Your assignment |
From start to end, write out the following data exactly, apart from its images.

Records to process |
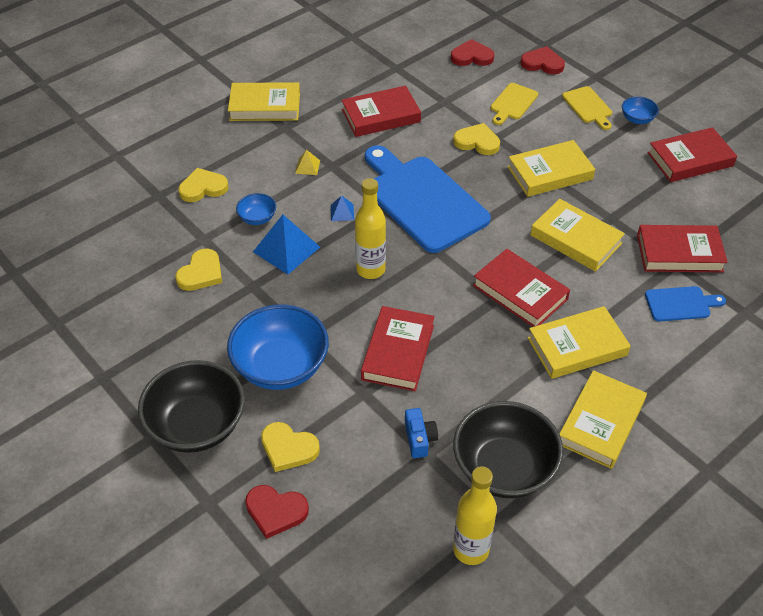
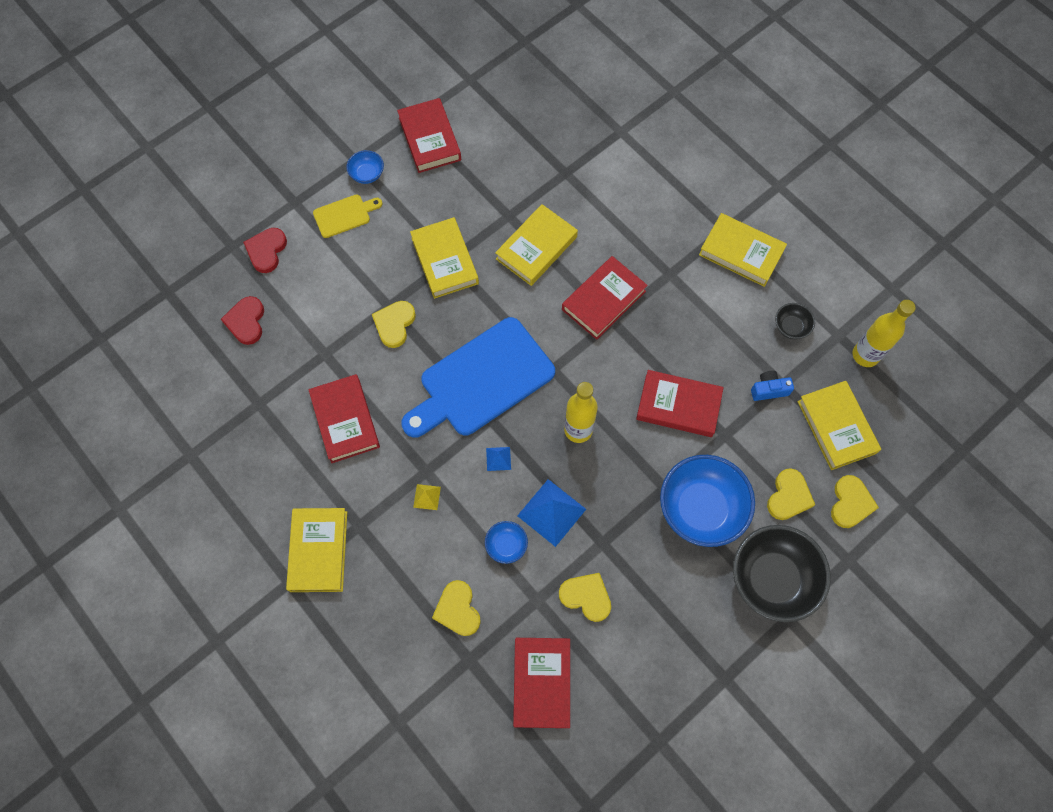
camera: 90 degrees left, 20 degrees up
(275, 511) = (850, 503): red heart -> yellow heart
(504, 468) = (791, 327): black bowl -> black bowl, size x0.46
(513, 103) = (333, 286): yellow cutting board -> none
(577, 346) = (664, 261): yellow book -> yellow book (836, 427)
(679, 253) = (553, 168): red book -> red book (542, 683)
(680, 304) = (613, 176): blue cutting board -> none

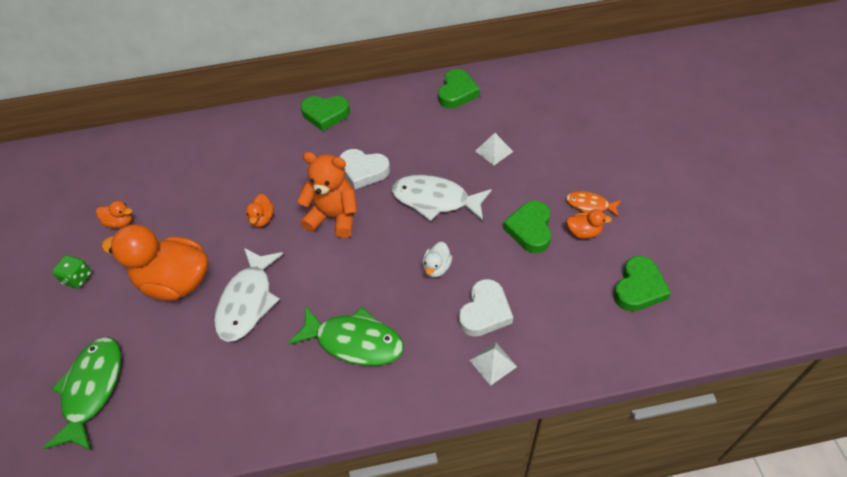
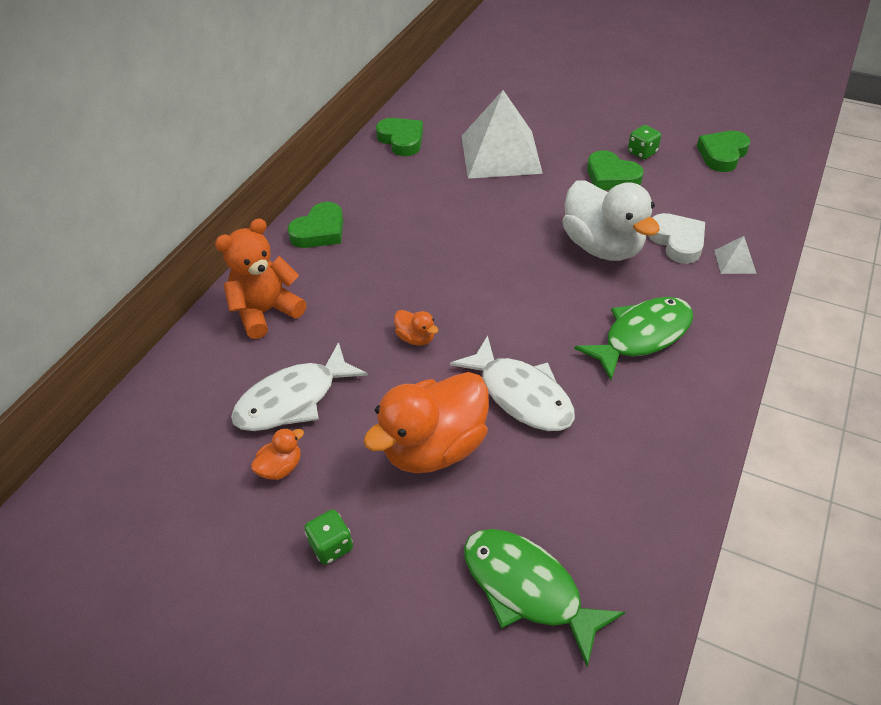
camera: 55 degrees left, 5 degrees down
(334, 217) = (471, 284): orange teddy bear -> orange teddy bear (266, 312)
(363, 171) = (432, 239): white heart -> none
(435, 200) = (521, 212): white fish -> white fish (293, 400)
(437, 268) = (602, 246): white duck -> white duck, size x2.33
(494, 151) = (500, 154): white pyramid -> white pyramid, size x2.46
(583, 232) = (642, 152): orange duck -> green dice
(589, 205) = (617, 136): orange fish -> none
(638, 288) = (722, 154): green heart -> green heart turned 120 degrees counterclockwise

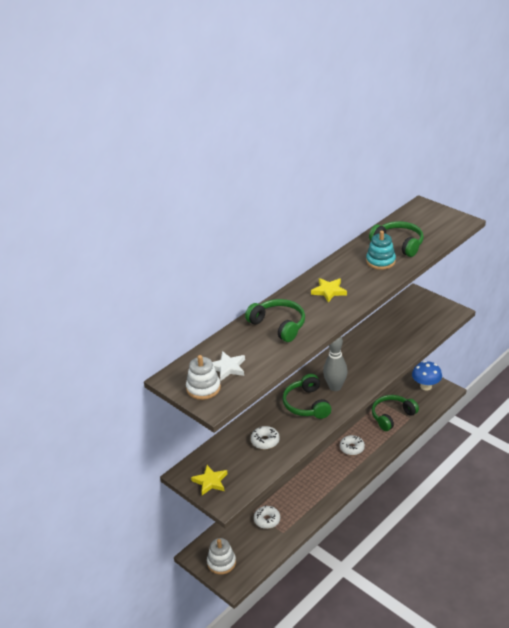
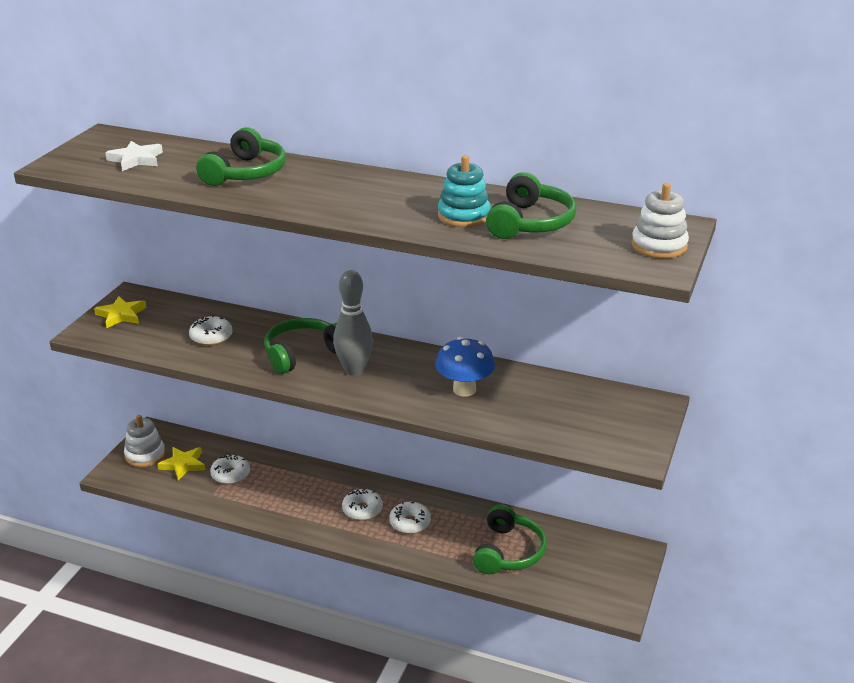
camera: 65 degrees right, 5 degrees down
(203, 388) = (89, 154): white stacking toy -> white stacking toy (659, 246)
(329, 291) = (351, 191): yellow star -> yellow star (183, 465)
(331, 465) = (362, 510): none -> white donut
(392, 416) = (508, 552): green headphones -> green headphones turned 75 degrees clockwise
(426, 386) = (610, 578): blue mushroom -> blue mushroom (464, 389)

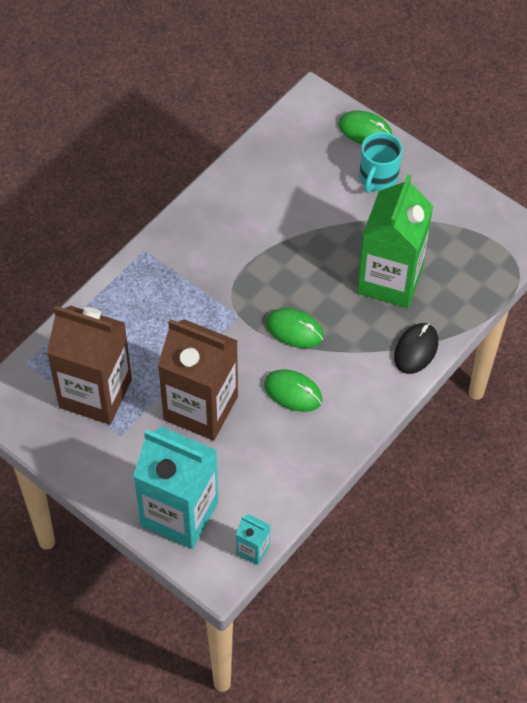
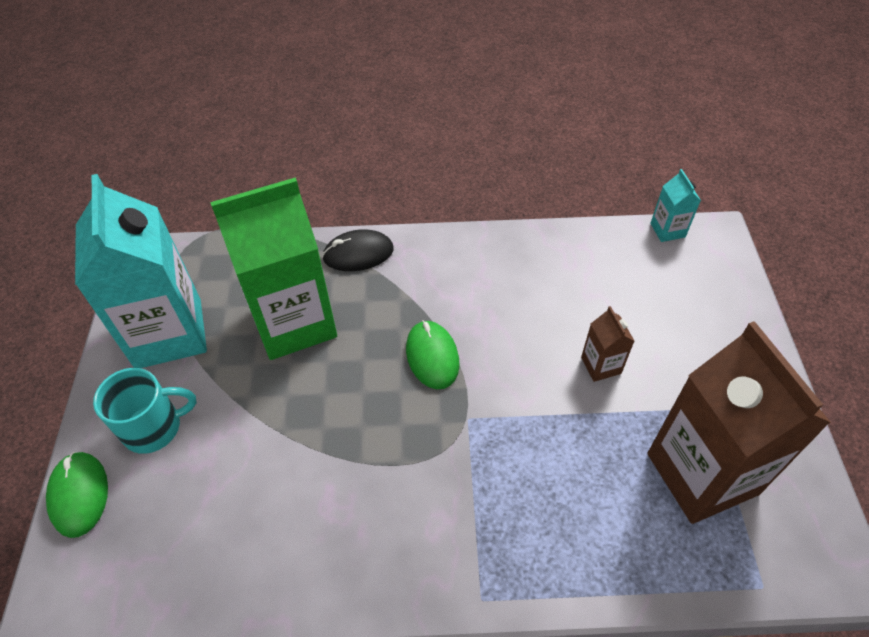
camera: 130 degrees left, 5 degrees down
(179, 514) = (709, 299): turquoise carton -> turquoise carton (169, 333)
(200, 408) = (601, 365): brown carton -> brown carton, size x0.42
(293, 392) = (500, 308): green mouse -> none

Answer to the problem |
camera: 90 degrees left, 20 degrees up
(275, 511) = (850, 503): red heart -> yellow heart
(504, 468) = (791, 327): black bowl -> black bowl, size x0.46
(513, 103) = (333, 286): yellow cutting board -> none
(577, 346) = (664, 261): yellow book -> yellow book (836, 427)
(679, 253) = (553, 168): red book -> red book (542, 683)
(680, 304) = (613, 176): blue cutting board -> none

camera: 55 degrees left, 5 degrees down
(334, 217) = (471, 284): orange teddy bear -> orange teddy bear (266, 312)
(363, 171) = (432, 239): white heart -> none
(435, 200) = (521, 212): white fish -> white fish (293, 400)
(437, 268) = (602, 246): white duck -> white duck, size x2.33
(494, 151) = (500, 154): white pyramid -> white pyramid, size x2.46
(583, 232) = (642, 152): orange duck -> green dice
(589, 205) = (617, 136): orange fish -> none
(638, 288) = (722, 154): green heart -> green heart turned 120 degrees counterclockwise

camera: 65 degrees right, 5 degrees down
(203, 388) = (89, 154): white stacking toy -> white stacking toy (659, 246)
(329, 291) = (351, 191): yellow star -> yellow star (183, 465)
(331, 465) = (362, 510): none -> white donut
(392, 416) = (508, 552): green headphones -> green headphones turned 75 degrees clockwise
(426, 386) = (610, 578): blue mushroom -> blue mushroom (464, 389)

camera: 130 degrees left, 5 degrees down
(179, 514) = (709, 299): turquoise carton -> turquoise carton (169, 333)
(200, 408) = (601, 365): brown carton -> brown carton, size x0.42
(293, 392) = (500, 308): green mouse -> none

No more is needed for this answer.